**TASK TO COMPLETE:** Nothing but the entries, copied exactly, should appear in the response.
##### TASK MATERIAL #####
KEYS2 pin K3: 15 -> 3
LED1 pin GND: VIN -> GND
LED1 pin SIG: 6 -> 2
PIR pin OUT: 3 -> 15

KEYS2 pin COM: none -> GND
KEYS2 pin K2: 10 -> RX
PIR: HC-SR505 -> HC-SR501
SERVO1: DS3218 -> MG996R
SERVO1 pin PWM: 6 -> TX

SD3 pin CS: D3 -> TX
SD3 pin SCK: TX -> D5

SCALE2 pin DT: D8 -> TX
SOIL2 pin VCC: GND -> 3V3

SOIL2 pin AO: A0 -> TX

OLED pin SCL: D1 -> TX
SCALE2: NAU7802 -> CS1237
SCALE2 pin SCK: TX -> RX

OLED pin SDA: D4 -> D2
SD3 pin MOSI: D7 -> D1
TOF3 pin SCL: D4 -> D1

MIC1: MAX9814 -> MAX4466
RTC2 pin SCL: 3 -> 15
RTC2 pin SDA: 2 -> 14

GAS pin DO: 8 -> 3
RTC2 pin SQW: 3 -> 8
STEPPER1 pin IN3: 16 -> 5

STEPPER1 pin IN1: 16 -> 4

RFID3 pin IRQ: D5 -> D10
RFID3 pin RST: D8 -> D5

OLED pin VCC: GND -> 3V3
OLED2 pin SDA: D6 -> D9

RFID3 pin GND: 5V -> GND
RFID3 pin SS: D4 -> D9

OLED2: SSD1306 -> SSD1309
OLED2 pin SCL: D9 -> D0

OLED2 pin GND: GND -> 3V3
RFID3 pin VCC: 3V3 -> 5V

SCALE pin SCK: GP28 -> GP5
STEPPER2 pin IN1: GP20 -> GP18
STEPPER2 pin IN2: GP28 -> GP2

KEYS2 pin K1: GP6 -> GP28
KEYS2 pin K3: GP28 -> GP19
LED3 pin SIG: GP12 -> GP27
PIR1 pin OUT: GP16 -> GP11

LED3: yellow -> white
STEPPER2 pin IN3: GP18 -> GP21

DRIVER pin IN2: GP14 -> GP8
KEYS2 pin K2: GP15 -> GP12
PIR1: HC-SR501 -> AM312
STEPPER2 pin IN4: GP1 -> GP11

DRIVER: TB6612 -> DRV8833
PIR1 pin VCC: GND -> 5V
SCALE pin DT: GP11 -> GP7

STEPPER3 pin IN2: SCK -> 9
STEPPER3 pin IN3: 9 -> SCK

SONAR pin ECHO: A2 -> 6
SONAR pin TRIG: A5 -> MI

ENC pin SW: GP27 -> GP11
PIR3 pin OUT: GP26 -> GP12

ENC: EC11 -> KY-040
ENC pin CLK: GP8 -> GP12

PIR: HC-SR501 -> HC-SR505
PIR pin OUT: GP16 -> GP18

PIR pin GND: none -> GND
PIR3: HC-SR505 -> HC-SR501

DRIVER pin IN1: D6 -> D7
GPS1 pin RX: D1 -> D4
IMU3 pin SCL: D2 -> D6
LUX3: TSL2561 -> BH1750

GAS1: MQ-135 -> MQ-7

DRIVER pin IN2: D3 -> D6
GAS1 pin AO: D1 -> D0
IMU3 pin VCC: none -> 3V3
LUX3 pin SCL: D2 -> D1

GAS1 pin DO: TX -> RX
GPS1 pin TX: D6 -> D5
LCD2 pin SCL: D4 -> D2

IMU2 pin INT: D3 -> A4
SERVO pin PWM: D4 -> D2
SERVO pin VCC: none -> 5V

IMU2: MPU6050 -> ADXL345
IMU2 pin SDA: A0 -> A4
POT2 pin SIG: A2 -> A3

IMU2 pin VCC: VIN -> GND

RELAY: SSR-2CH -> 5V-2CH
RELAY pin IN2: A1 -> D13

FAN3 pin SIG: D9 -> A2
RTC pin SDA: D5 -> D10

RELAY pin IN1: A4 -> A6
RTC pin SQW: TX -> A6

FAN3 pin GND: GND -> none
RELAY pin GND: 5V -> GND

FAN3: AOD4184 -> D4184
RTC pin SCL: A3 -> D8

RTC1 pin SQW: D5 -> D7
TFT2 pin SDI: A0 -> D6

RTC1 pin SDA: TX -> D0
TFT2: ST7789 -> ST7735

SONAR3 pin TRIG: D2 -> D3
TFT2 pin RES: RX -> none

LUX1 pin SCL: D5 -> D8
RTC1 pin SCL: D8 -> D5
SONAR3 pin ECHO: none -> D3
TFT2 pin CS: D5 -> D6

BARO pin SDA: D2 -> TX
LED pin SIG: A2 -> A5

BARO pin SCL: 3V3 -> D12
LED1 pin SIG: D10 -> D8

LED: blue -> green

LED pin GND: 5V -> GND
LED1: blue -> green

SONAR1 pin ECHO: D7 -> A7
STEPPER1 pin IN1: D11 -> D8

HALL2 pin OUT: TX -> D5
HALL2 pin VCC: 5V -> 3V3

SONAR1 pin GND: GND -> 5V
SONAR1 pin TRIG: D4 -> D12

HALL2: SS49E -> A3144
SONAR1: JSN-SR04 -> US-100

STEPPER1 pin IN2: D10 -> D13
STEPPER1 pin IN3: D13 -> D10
#####
**EXERCISE ANSWER:**
KEYS2 pin K3: 15 -> 3
LED1 pin GND: VIN -> GND
LED1 pin SIG: 6 -> 2
PIR pin OUT: 3 -> 15

KEYS2 pin COM: none -> GND
KEYS2 pin K2: 10 -> RX
PIR: HC-SR505 -> HC-SR501
SERVO1: DS3218 -> MG996R
SERVO1 pin PWM: 6 -> TX

SD3 pin CS: D3 -> TX
SD3 pin SCK: TX -> D5

SCALE2 pin DT: D8 -> TX
SOIL2 pin VCC: GND -> 3V3

SOIL2 pin AO: A0 -> TX

OLED pin SCL: D1 -> TX
SCALE2: NAU7802 -> CS1237
SCALE2 pin SCK: TX -> RX

OLED pin SDA: D4 -> D2
SD3 pin MOSI: D7 -> D1
TOF3 pin SCL: D4 -> D1

MIC1: MAX9814 -> MAX4466
RTC2 pin SCL: 3 -> 15
RTC2 pin SDA: 2 -> 14

GAS pin DO: 8 -> 3
RTC2 pin SQW: 3 -> 8
STEPPER1 pin IN3: 16 -> 5

STEPPER1 pin IN1: 16 -> 4

RFID3 pin IRQ: D5 -> D10
RFID3 pin RST: D8 -> D5

OLED pin VCC: GND -> 3V3
OLED2 pin SDA: D6 -> D9

RFID3 pin GND: 5V -> GND
RFID3 pin SS: D4 -> D9

OLED2: SSD1306 -> SSD1309
OLED2 pin SCL: D9 -> D0

OLED2 pin GND: GND -> 3V3
RFID3 pin VCC: 3V3 -> 5V

SCALE pin SCK: GP28 -> GP5
STEPPER2 pin IN1: GP20 -> GP18
STEPPER2 pin IN2: GP28 -> GP2

KEYS2 pin K1: GP6 -> GP28
KEYS2 pin K3: GP28 -> GP19
LED3 pin SIG: GP12 -> GP27
PIR1 pin OUT: GP16 -> GP11

LED3: yellow -> white
STEPPER2 pin IN3: GP18 -> GP21

DRIVER pin IN2: GP14 -> GP8
KEYS2 pin K2: GP15 -> GP12
PIR1: HC-SR501 -> AM312
STEPPER2 pin IN4: GP1 -> GP11

DRIVER: TB6612 -> DRV8833
PIR1 pin VCC: GND -> 5V
SCALE pin DT: GP11 -> GP7

STEPPER3 pin IN2: SCK -> 9
STEPPER3 pin IN3: 9 -> SCK

SONAR pin ECHO: A2 -> 6
SONAR pin TRIG: A5 -> MI

ENC pin SW: GP27 -> GP11
PIR3 pin OUT: GP26 -> GP12

ENC: EC11 -> KY-040
ENC pin CLK: GP8 -> GP12

PIR: HC-SR501 -> HC-SR505
PIR pin OUT: GP16 -> GP18

PIR pin GND: none -> GND
PIR3: HC-SR505 -> HC-SR501

DRIVER pin IN1: D6 -> D7
GPS1 pin RX: D1 -> D4
IMU3 pin SCL: D2 -> D6
LUX3: TSL2561 -> BH1750

GAS1: MQ-135 -> MQ-7

DRIVER pin IN2: D3 -> D6
GAS1 pin AO: D1 -> D0
IMU3 pin VCC: none -> 3V3
LUX3 pin SCL: D2 -> D1

GAS1 pin DO: TX -> RX
GPS1 pin TX: D6 -> D5
LCD2 pin SCL: D4 -> D2

IMU2 pin INT: D3 -> A4
SERVO pin PWM: D4 -> D2
SERVO pin VCC: none -> 5V

IMU2: MPU6050 -> ADXL345
IMU2 pin SDA: A0 -> A4
POT2 pin SIG: A2 -> A3

IMU2 pin VCC: VIN -> GND

RELAY: SSR-2CH -> 5V-2CH
RELAY pin IN2: A1 -> D13

FAN3 pin SIG: D9 -> A2
RTC pin SDA: D5 -> D10

RELAY pin IN1: A4 -> A6
RTC pin SQW: TX -> A6

FAN3 pin GND: GND -> none
RELAY pin GND: 5V -> GND

FAN3: AOD4184 -> D4184
RTC pin SCL: A3 -> D8

RTC1 pin SQW: D5 -> D7
TFT2 pin SDI: A0 -> D6

RTC1 pin SDA: TX -> D0
TFT2: ST7789 -> ST7735

SONAR3 pin TRIG: D2 -> D3
TFT2 pin RES: RX -> none

LUX1 pin SCL: D5 -> D8
RTC1 pin SCL: D8 -> D5
SONAR3 pin ECHO: none -> D3
TFT2 pin CS: D5 -> D6

BARO pin SDA: D2 -> TX
LED pin SIG: A2 -> A5

BARO pin SCL: 3V3 -> D12
LED1 pin SIG: D10 -> D8

LED: blue -> green

LED pin GND: 5V -> GND
LED1: blue -> green

SONAR1 pin ECHO: D7 -> A7
STEPPER1 pin IN1: D11 -> D8

HALL2 pin OUT: TX -> D5
HALL2 pin VCC: 5V -> 3V3

SONAR1 pin GND: GND -> 5V
SONAR1 pin TRIG: D4 -> D12

HALL2: SS49E -> A3144
SONAR1: JSN-SR04 -> US-100

STEPPER1 pin IN2: D10 -> D13
STEPPER1 pin IN3: D13 -> D10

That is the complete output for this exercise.